***** AVAILABLE RECORDS *****
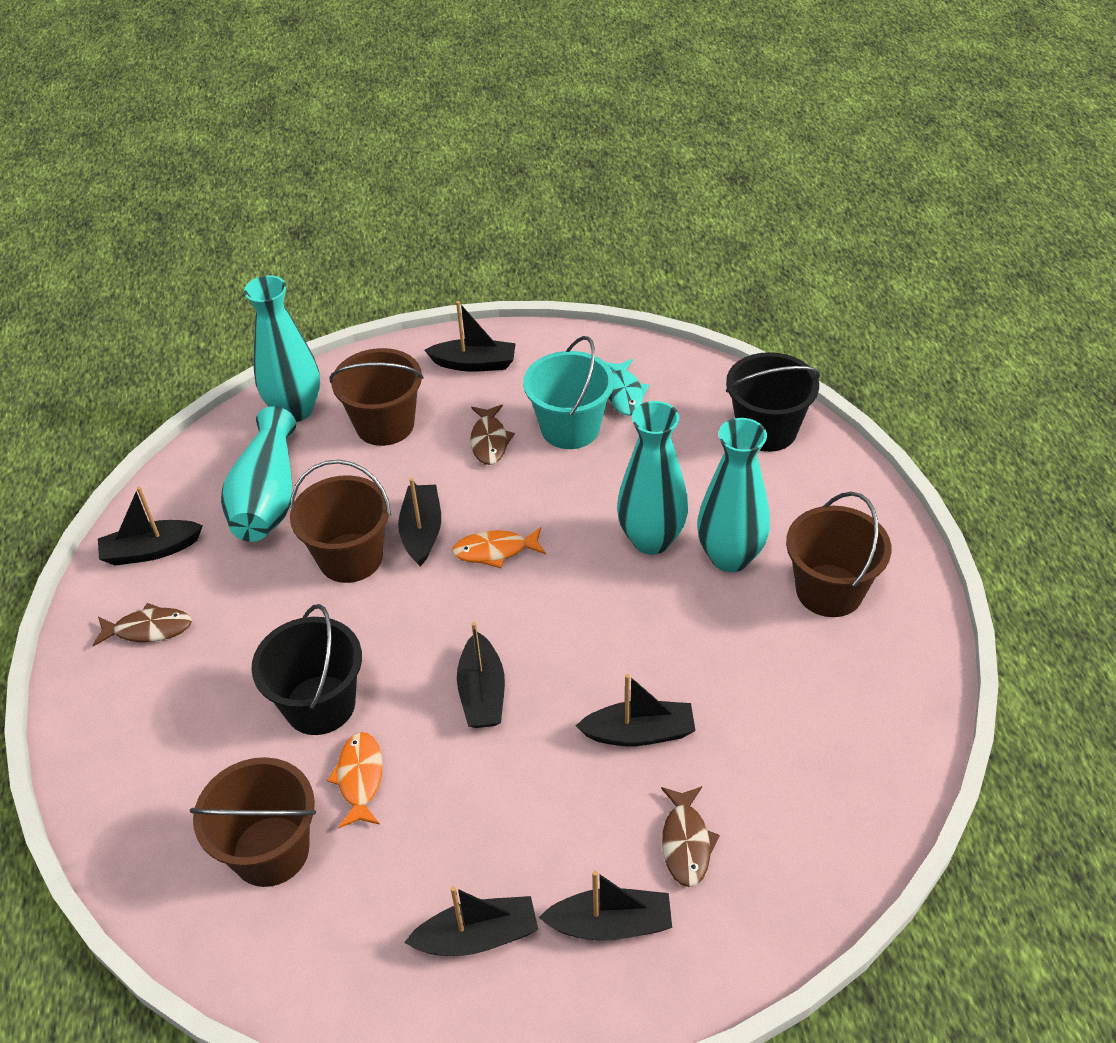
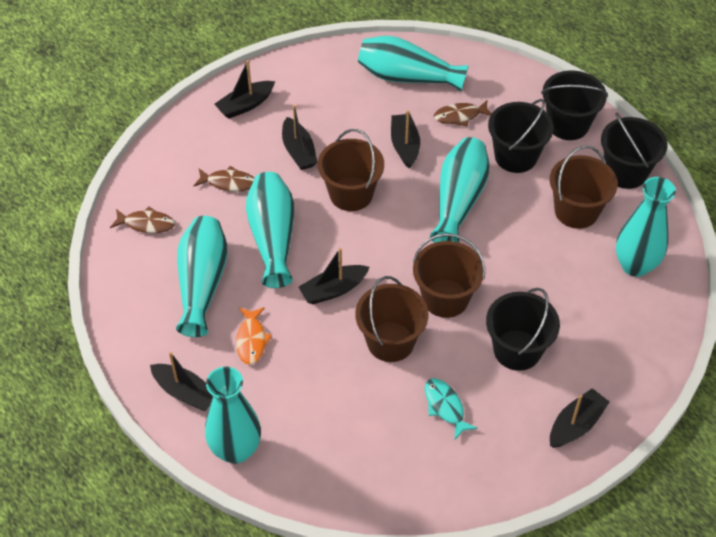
black boat: 7 -> 6
black bucket: 2 -> 4
orange fish: 2 -> 1
turquoise bucket: 1 -> 0
turquoise vase: 4 -> 6

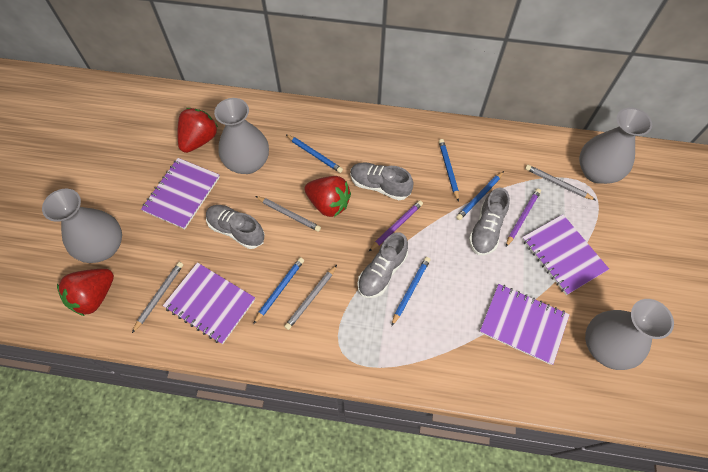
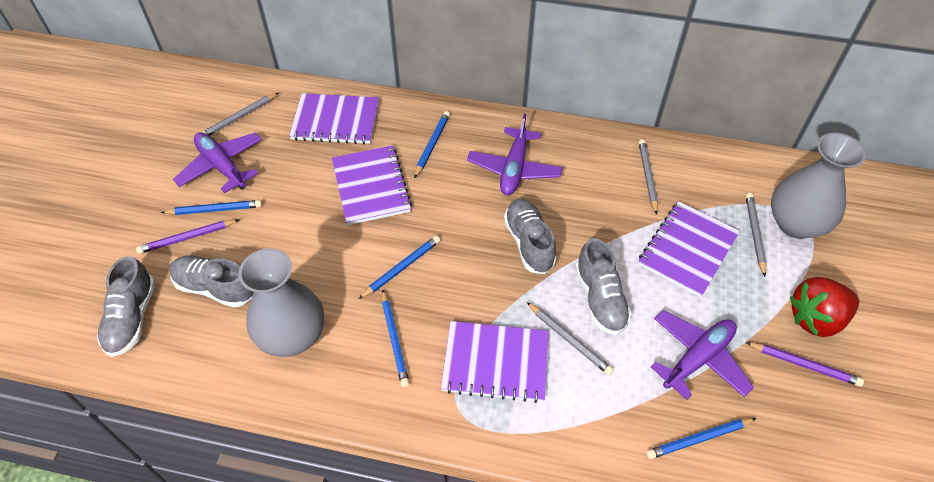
grey vase: 4 -> 2
purple plane: 0 -> 3
red strawberry: 3 -> 1

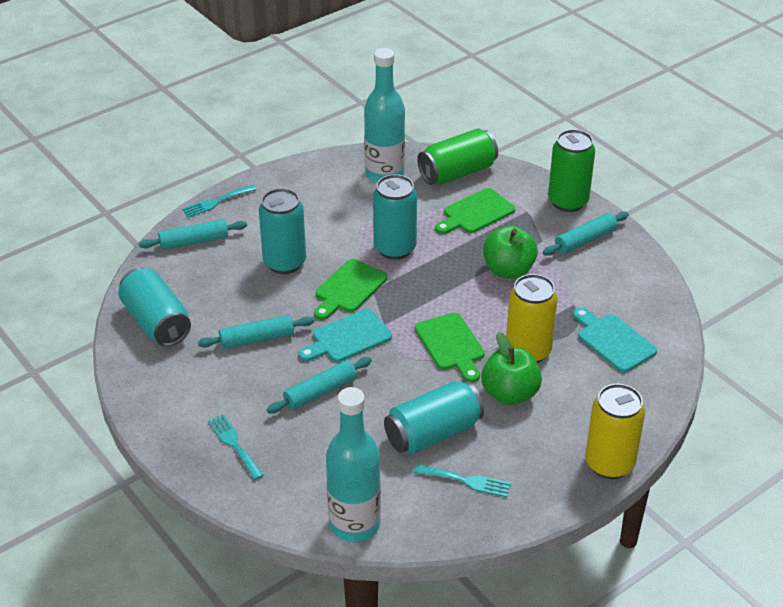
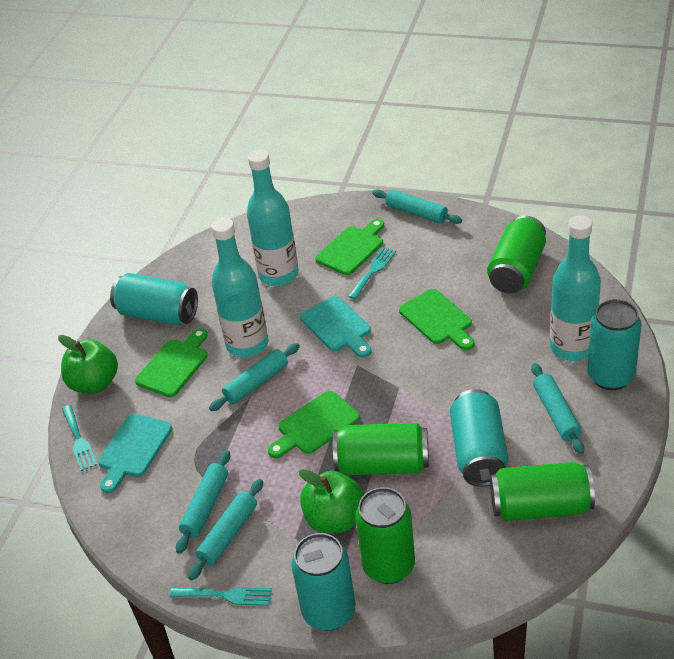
green can: 2 -> 4
green cutting board: 3 -> 4
turquoise bottle: 2 -> 3
turquoise rolling pin: 4 -> 5
yellow can: 2 -> 0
*****
**YOUR ASSIGNMENT:**
Pictures excluded, output exactly the line that contains "red strawberry: 3 -> 1" and every line after it to the end of the data above.

**SOLUTION FOR THIS EXERCISE:**
red strawberry: 3 -> 1

green can: 2 -> 4
green cutting board: 3 -> 4
turquoise bottle: 2 -> 3
turquoise rolling pin: 4 -> 5
yellow can: 2 -> 0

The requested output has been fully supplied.